* [Problem to work on]:
Output the records exactly as they appear, with no pictures included.

* [Stored data]:

______________________________

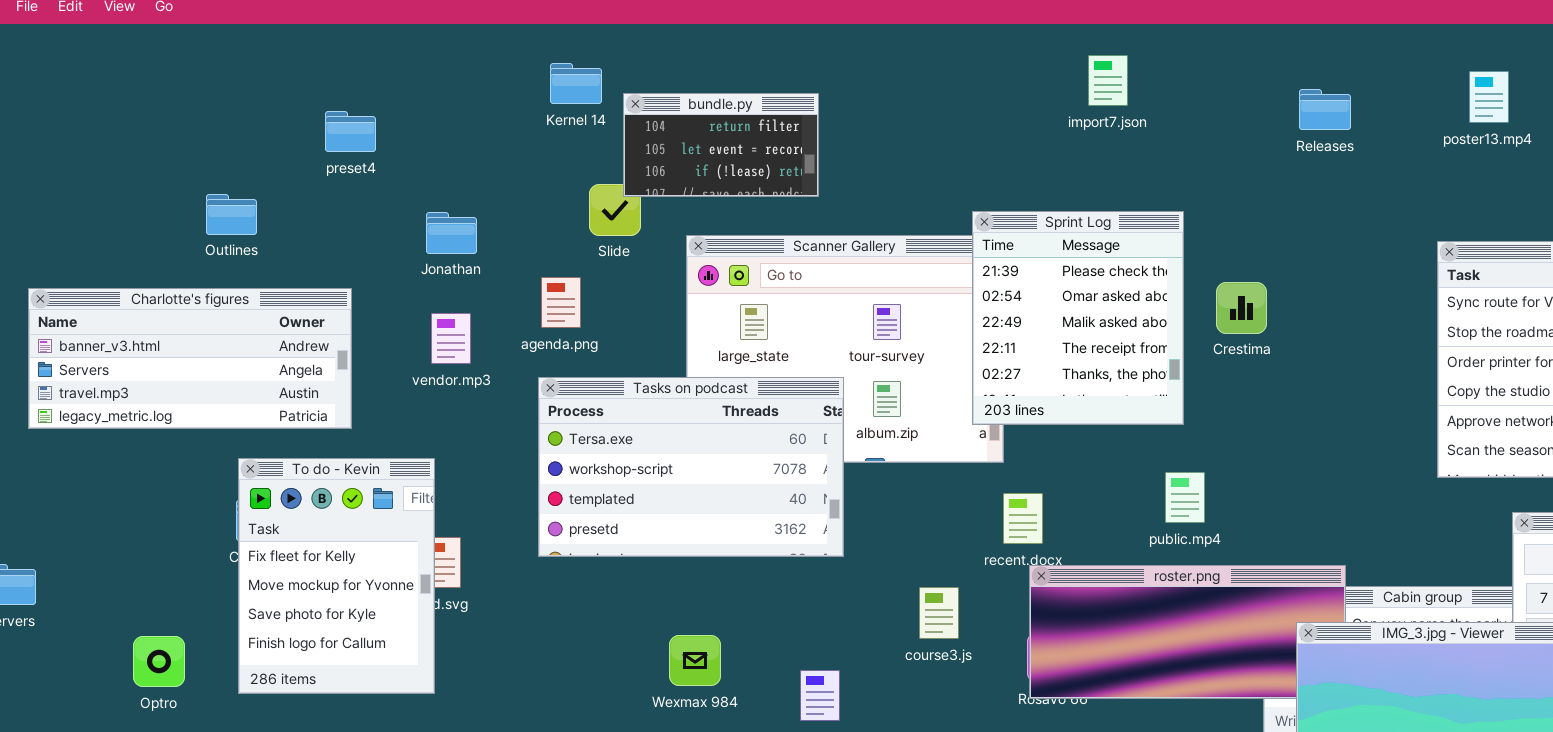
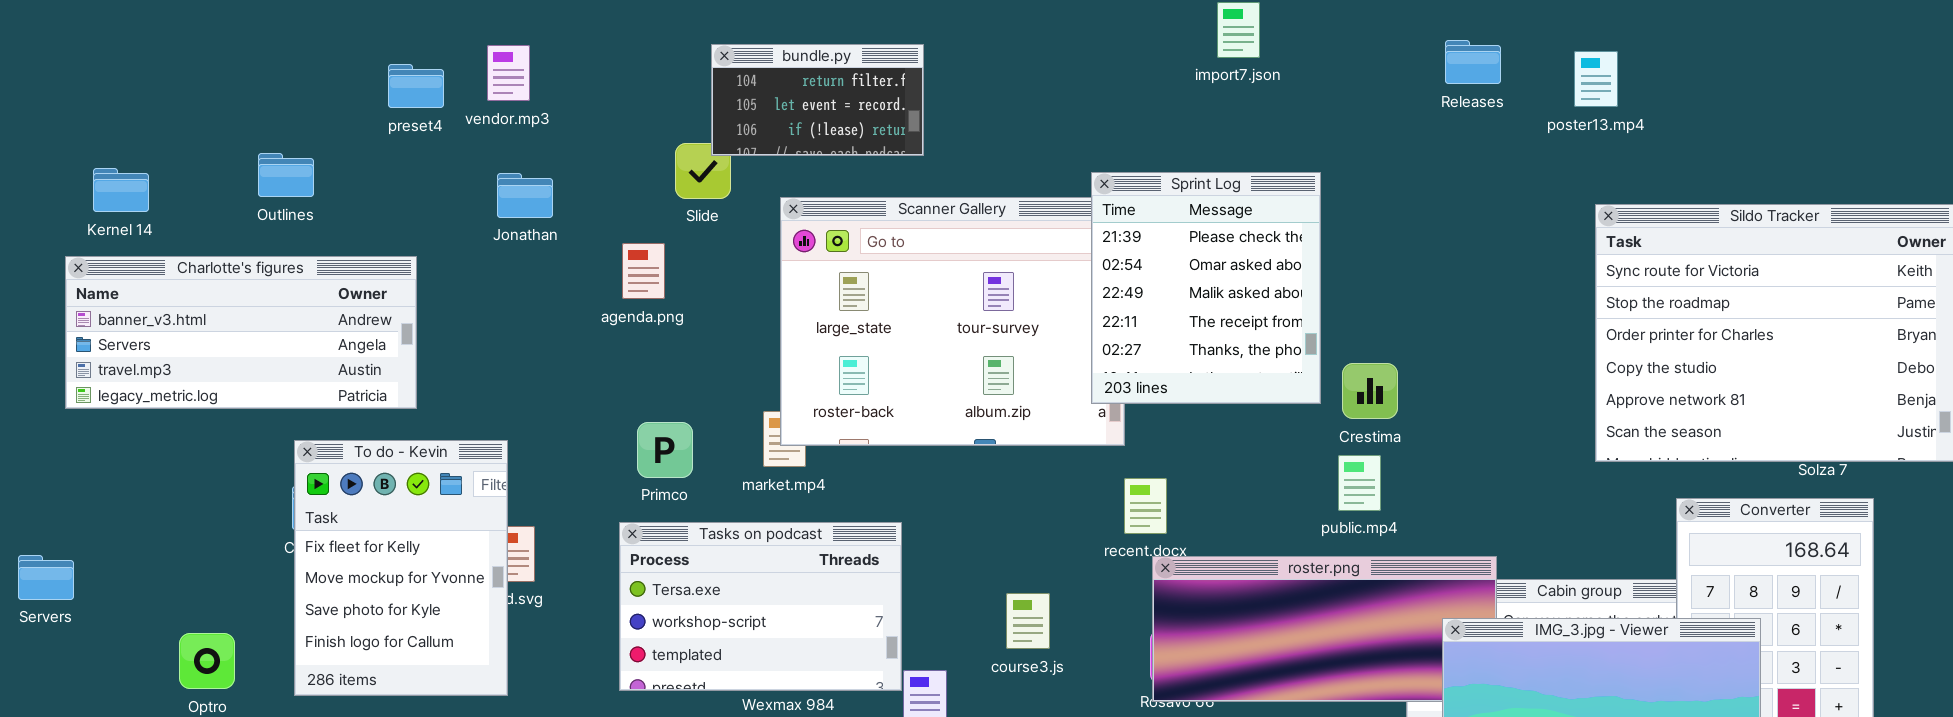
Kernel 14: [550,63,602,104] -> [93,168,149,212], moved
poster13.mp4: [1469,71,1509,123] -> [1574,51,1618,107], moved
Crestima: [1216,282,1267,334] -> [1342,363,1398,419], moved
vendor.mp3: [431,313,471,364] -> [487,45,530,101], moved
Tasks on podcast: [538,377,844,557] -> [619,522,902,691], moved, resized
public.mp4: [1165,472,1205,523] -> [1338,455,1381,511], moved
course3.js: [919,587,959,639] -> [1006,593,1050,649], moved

______________________________

* [Exercise result]:
Kernel 14: [550,63,602,104] -> [93,168,149,212], moved
poster13.mp4: [1469,71,1509,123] -> [1574,51,1618,107], moved
Crestima: [1216,282,1267,334] -> [1342,363,1398,419], moved
vendor.mp3: [431,313,471,364] -> [487,45,530,101], moved
Tasks on podcast: [538,377,844,557] -> [619,522,902,691], moved, resized
public.mp4: [1165,472,1205,523] -> [1338,455,1381,511], moved
course3.js: [919,587,959,639] -> [1006,593,1050,649], moved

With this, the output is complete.